WHAT THE EXERCISE ASKS
Please transcribe the listing below exactly, but only from the line containing "white brick J6:O6 level 1 -> none" through its last line.
[Opening RECORDS FOR THE TASK section]
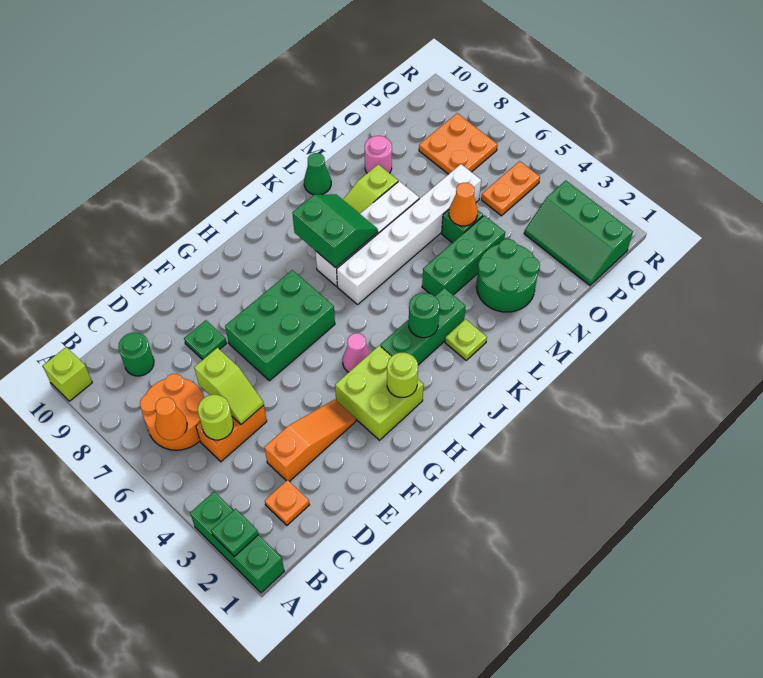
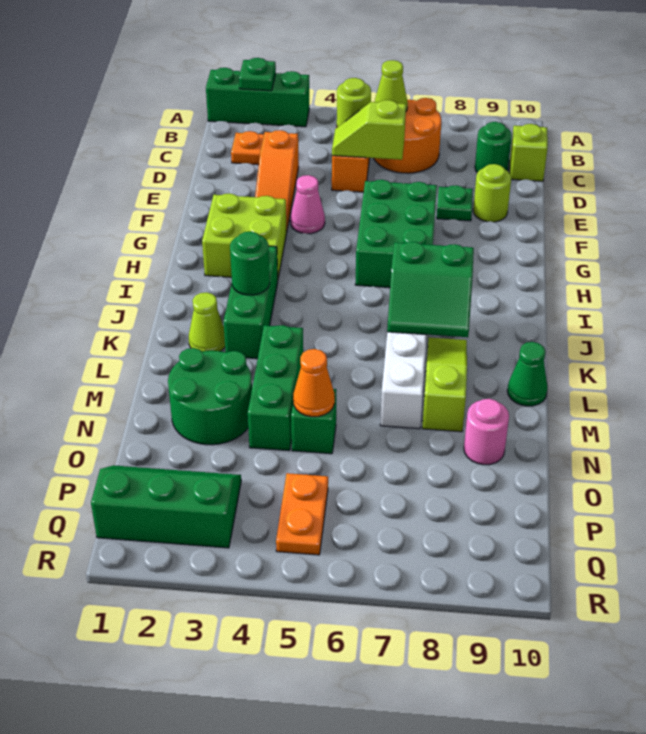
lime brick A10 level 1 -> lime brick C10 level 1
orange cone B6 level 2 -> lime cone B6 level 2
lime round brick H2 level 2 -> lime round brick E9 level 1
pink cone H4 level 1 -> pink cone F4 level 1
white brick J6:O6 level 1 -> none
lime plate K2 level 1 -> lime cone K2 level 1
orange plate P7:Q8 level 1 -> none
[Closing RECORDS FOR THE TASK section]
TASK RESPONSE
white brick J6:O6 level 1 -> none
lime plate K2 level 1 -> lime cone K2 level 1
orange plate P7:Q8 level 1 -> none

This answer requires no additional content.